PROBLEM DESCRIPTION - Please transcribe the records precisely; pictures stay out of your copy.

INFORMATION SUPPLIED -
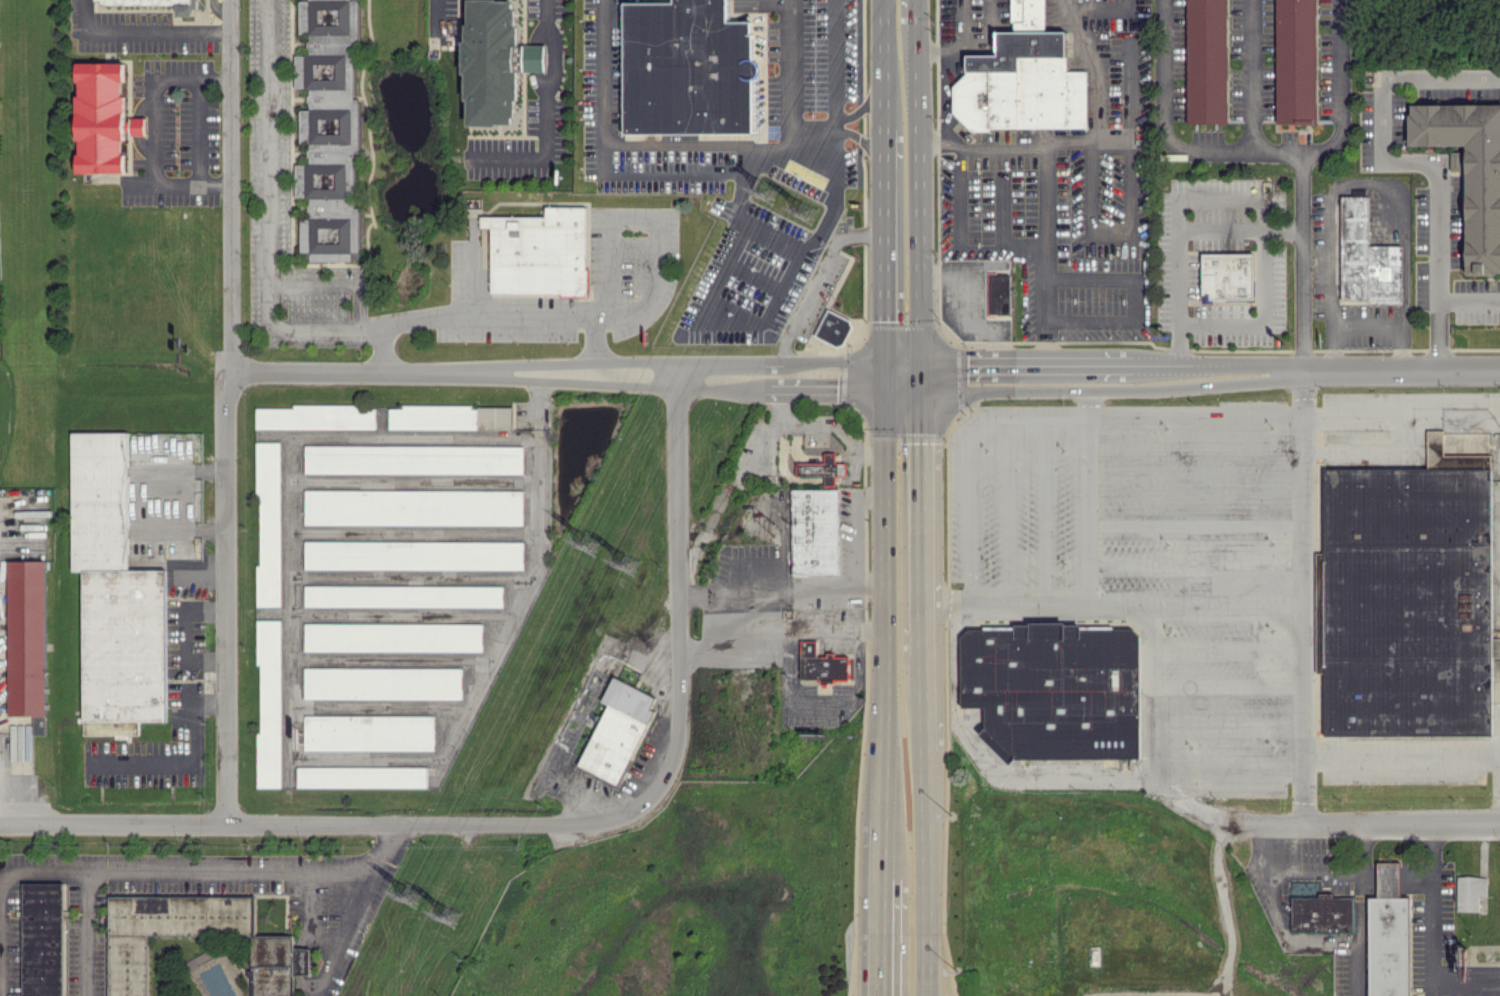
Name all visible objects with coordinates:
road: (1097, 5)
building: (188, 9)
road: (902, 15)
road: (432, 16)
road: (145, 30)
road: (953, 45)
building: (533, 57)
building: (491, 61)
building: (1206, 61)
building: (1296, 61)
road: (832, 66)
road: (902, 66)
building: (686, 68)
road: (785, 71)
road: (1250, 73)
building: (1022, 78)
road: (863, 104)
road: (541, 112)
road: (902, 116)
building: (99, 117)
building: (136, 125)
building: (328, 129)
road: (200, 130)
road: (155, 131)
road: (1097, 135)
road: (902, 136)
road: (869, 141)
road: (931, 143)
road: (1174, 146)
road: (649, 147)
road: (1376, 155)
building: (1469, 170)
road: (655, 174)
road: (1298, 174)
road: (1365, 183)
road: (902, 188)
road: (1237, 196)
power tower: (766, 199)
road: (264, 216)
power tower: (803, 217)
road: (632, 218)
road: (1237, 229)
road: (791, 242)
road: (1001, 246)
building: (538, 251)
building: (1365, 257)
road: (472, 267)
road: (816, 274)
building: (1226, 275)
road: (329, 284)
road: (651, 284)
building: (997, 292)
road: (604, 296)
road: (1467, 300)
road: (902, 304)
road: (465, 314)
road: (718, 317)
building: (833, 328)
road: (1368, 329)
road: (1434, 335)
road: (507, 371)
road: (1201, 372)
road: (842, 375)
traffic signals: (902, 375)
road: (1084, 392)
road: (1445, 399)
road: (1194, 409)
road: (231, 412)
building: (316, 416)
building: (449, 416)
road: (1045, 425)
road: (835, 427)
road: (1401, 431)
road: (1194, 447)
building: (412, 458)
building: (822, 469)
road: (185, 470)
road: (734, 471)
road: (1194, 486)
road: (869, 496)
road: (967, 503)
building: (412, 506)
road: (1085, 508)
road: (919, 512)
road: (1007, 516)
road: (1044, 516)
road: (1194, 524)
building: (267, 525)
road: (184, 528)
road: (884, 528)
building: (814, 531)
road: (853, 538)
power tower: (591, 544)
building: (412, 554)
road: (1194, 563)
power tower: (627, 566)
parking lot: (1182, 572)
road: (868, 580)
road: (766, 585)
building: (114, 595)
building: (401, 595)
road: (1303, 599)
building: (1404, 599)
road: (680, 607)
road: (1111, 608)
road: (182, 633)
building: (392, 636)
building: (26, 637)
road: (1226, 650)
building: (822, 664)
building: (381, 682)
road: (1227, 689)
road: (783, 690)
building: (1054, 691)
road: (1150, 694)
road: (922, 701)
building: (268, 703)
road: (1227, 726)
building: (616, 730)
building: (367, 732)
road: (291, 751)
road: (881, 751)
road: (1402, 756)
road: (193, 761)
road: (1227, 769)
building: (360, 776)
road: (1064, 780)
road: (312, 823)
road: (1402, 826)
road: (896, 839)
road: (879, 851)
road: (231, 872)
road: (924, 872)
road: (1368, 877)
road: (1388, 877)
road: (1415, 877)
road: (84, 887)
building: (1470, 892)
power tower: (410, 900)
road: (362, 906)
road: (1358, 907)
power tower: (452, 913)
building: (1322, 913)
road: (1278, 917)
building: (1388, 935)
road: (1430, 938)
building: (42, 939)
road: (879, 939)
building: (272, 941)
road: (0, 979)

REPLY TO THE TASK -
Name all visible objects with coordinates:
road: (1097, 5)
building: (188, 9)
road: (902, 15)
road: (432, 16)
road: (145, 30)
road: (953, 45)
building: (533, 57)
building: (491, 61)
building: (1206, 61)
building: (1296, 61)
road: (832, 66)
road: (902, 66)
building: (686, 68)
road: (785, 71)
road: (1250, 73)
building: (1022, 78)
road: (863, 104)
road: (541, 112)
road: (902, 116)
building: (99, 117)
building: (136, 125)
building: (328, 129)
road: (200, 130)
road: (155, 131)
road: (1097, 135)
road: (902, 136)
road: (869, 141)
road: (931, 143)
road: (1174, 146)
road: (649, 147)
road: (1376, 155)
building: (1469, 170)
road: (655, 174)
road: (1298, 174)
road: (1365, 183)
road: (902, 188)
road: (1237, 196)
power tower: (766, 199)
road: (264, 216)
power tower: (803, 217)
road: (632, 218)
road: (1237, 229)
road: (791, 242)
road: (1001, 246)
building: (538, 251)
building: (1365, 257)
road: (472, 267)
road: (816, 274)
building: (1226, 275)
road: (329, 284)
road: (651, 284)
building: (997, 292)
road: (604, 296)
road: (1467, 300)
road: (902, 304)
road: (465, 314)
road: (718, 317)
building: (833, 328)
road: (1368, 329)
road: (1434, 335)
road: (507, 371)
road: (1201, 372)
road: (842, 375)
traffic signals: (902, 375)
road: (1084, 392)
road: (1445, 399)
road: (1194, 409)
road: (231, 412)
building: (316, 416)
building: (449, 416)
road: (1045, 425)
road: (835, 427)
road: (1401, 431)
road: (1194, 447)
building: (412, 458)
building: (822, 469)
road: (185, 470)
road: (734, 471)
road: (1194, 486)
road: (869, 496)
road: (967, 503)
building: (412, 506)
road: (1085, 508)
road: (919, 512)
road: (1007, 516)
road: (1044, 516)
road: (1194, 524)
building: (267, 525)
road: (184, 528)
road: (884, 528)
building: (814, 531)
road: (853, 538)
power tower: (591, 544)
building: (412, 554)
road: (1194, 563)
power tower: (627, 566)
parking lot: (1182, 572)
road: (868, 580)
road: (766, 585)
building: (114, 595)
building: (401, 595)
road: (1303, 599)
building: (1404, 599)
road: (680, 607)
road: (1111, 608)
road: (182, 633)
building: (392, 636)
building: (26, 637)
road: (1226, 650)
building: (822, 664)
building: (381, 682)
road: (1227, 689)
road: (783, 690)
building: (1054, 691)
road: (1150, 694)
road: (922, 701)
building: (268, 703)
road: (1227, 726)
building: (616, 730)
building: (367, 732)
road: (291, 751)
road: (881, 751)
road: (1402, 756)
road: (193, 761)
road: (1227, 769)
building: (360, 776)
road: (1064, 780)
road: (312, 823)
road: (1402, 826)
road: (896, 839)
road: (879, 851)
road: (231, 872)
road: (924, 872)
road: (1368, 877)
road: (1388, 877)
road: (1415, 877)
road: (84, 887)
building: (1470, 892)
power tower: (410, 900)
road: (362, 906)
road: (1358, 907)
power tower: (452, 913)
building: (1322, 913)
road: (1278, 917)
building: (1388, 935)
road: (1430, 938)
building: (42, 939)
road: (879, 939)
building: (272, 941)
road: (0, 979)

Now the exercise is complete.